This task calls for printing every entry exactly.

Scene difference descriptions
++++++++++++++++++++
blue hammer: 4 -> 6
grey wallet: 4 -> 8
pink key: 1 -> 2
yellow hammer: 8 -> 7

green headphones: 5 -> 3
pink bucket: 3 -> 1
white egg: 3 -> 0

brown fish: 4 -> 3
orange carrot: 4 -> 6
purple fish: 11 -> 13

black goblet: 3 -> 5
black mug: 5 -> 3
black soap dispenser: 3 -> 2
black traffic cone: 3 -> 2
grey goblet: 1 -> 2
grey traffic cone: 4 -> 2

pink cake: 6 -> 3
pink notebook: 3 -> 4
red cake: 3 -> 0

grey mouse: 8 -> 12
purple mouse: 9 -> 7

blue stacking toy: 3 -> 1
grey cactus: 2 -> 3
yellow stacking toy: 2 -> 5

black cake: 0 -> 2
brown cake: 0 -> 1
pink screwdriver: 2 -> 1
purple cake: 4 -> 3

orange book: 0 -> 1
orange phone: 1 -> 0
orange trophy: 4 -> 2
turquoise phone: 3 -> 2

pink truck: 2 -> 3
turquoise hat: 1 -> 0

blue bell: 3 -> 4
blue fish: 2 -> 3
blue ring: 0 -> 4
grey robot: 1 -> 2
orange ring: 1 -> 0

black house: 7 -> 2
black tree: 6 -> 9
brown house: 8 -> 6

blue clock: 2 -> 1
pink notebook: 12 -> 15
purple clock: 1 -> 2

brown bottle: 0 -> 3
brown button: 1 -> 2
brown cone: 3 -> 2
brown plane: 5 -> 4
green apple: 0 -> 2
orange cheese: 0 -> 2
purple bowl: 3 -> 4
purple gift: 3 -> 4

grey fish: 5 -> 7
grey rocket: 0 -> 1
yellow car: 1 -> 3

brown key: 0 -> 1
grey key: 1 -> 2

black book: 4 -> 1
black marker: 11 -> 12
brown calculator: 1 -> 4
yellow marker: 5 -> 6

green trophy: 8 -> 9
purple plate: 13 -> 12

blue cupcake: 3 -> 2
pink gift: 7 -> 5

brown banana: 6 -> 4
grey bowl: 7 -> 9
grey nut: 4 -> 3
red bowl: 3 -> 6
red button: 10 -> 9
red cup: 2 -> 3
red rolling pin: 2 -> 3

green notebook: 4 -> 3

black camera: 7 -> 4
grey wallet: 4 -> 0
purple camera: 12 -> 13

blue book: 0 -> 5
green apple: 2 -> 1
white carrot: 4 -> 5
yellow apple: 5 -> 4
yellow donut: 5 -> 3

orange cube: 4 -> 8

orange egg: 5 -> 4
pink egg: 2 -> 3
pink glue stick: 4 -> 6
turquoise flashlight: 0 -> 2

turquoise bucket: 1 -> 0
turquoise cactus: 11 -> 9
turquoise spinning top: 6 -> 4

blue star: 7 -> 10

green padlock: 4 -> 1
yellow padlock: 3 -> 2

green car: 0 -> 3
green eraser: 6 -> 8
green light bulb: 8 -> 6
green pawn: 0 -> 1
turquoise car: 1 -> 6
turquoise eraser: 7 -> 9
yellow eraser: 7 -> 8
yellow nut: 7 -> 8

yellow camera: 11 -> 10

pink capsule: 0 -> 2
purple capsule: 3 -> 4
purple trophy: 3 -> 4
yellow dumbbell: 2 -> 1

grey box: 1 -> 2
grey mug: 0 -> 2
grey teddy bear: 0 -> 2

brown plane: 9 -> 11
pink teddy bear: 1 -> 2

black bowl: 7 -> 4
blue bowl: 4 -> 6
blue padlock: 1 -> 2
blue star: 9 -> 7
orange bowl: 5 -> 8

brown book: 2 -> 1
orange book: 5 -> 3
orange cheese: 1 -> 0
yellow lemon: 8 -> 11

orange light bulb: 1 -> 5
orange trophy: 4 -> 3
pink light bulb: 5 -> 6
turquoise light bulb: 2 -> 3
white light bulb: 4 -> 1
++++++++++++++++++++
> [Response below]
blue hammer: 4 -> 6
grey wallet: 4 -> 8
pink key: 1 -> 2
yellow hammer: 8 -> 7

green headphones: 5 -> 3
pink bucket: 3 -> 1
white egg: 3 -> 0

brown fish: 4 -> 3
orange carrot: 4 -> 6
purple fish: 11 -> 13

black goblet: 3 -> 5
black mug: 5 -> 3
black soap dispenser: 3 -> 2
black traffic cone: 3 -> 2
grey goblet: 1 -> 2
grey traffic cone: 4 -> 2

pink cake: 6 -> 3
pink notebook: 3 -> 4
red cake: 3 -> 0

grey mouse: 8 -> 12
purple mouse: 9 -> 7

blue stacking toy: 3 -> 1
grey cactus: 2 -> 3
yellow stacking toy: 2 -> 5

black cake: 0 -> 2
brown cake: 0 -> 1
pink screwdriver: 2 -> 1
purple cake: 4 -> 3

orange book: 0 -> 1
orange phone: 1 -> 0
orange trophy: 4 -> 2
turquoise phone: 3 -> 2

pink truck: 2 -> 3
turquoise hat: 1 -> 0

blue bell: 3 -> 4
blue fish: 2 -> 3
blue ring: 0 -> 4
grey robot: 1 -> 2
orange ring: 1 -> 0

black house: 7 -> 2
black tree: 6 -> 9
brown house: 8 -> 6

blue clock: 2 -> 1
pink notebook: 12 -> 15
purple clock: 1 -> 2

brown bottle: 0 -> 3
brown button: 1 -> 2
brown cone: 3 -> 2
brown plane: 5 -> 4
green apple: 0 -> 2
orange cheese: 0 -> 2
purple bowl: 3 -> 4
purple gift: 3 -> 4

grey fish: 5 -> 7
grey rocket: 0 -> 1
yellow car: 1 -> 3

brown key: 0 -> 1
grey key: 1 -> 2

black book: 4 -> 1
black marker: 11 -> 12
brown calculator: 1 -> 4
yellow marker: 5 -> 6

green trophy: 8 -> 9
purple plate: 13 -> 12

blue cupcake: 3 -> 2
pink gift: 7 -> 5

brown banana: 6 -> 4
grey bowl: 7 -> 9
grey nut: 4 -> 3
red bowl: 3 -> 6
red button: 10 -> 9
red cup: 2 -> 3
red rolling pin: 2 -> 3

green notebook: 4 -> 3

black camera: 7 -> 4
grey wallet: 4 -> 0
purple camera: 12 -> 13

blue book: 0 -> 5
green apple: 2 -> 1
white carrot: 4 -> 5
yellow apple: 5 -> 4
yellow donut: 5 -> 3

orange cube: 4 -> 8

orange egg: 5 -> 4
pink egg: 2 -> 3
pink glue stick: 4 -> 6
turquoise flashlight: 0 -> 2

turquoise bucket: 1 -> 0
turquoise cactus: 11 -> 9
turquoise spinning top: 6 -> 4

blue star: 7 -> 10

green padlock: 4 -> 1
yellow padlock: 3 -> 2

green car: 0 -> 3
green eraser: 6 -> 8
green light bulb: 8 -> 6
green pawn: 0 -> 1
turquoise car: 1 -> 6
turquoise eraser: 7 -> 9
yellow eraser: 7 -> 8
yellow nut: 7 -> 8

yellow camera: 11 -> 10

pink capsule: 0 -> 2
purple capsule: 3 -> 4
purple trophy: 3 -> 4
yellow dumbbell: 2 -> 1

grey box: 1 -> 2
grey mug: 0 -> 2
grey teddy bear: 0 -> 2

brown plane: 9 -> 11
pink teddy bear: 1 -> 2

black bowl: 7 -> 4
blue bowl: 4 -> 6
blue padlock: 1 -> 2
blue star: 9 -> 7
orange bowl: 5 -> 8

brown book: 2 -> 1
orange book: 5 -> 3
orange cheese: 1 -> 0
yellow lemon: 8 -> 11

orange light bulb: 1 -> 5
orange trophy: 4 -> 3
pink light bulb: 5 -> 6
turquoise light bulb: 2 -> 3
white light bulb: 4 -> 1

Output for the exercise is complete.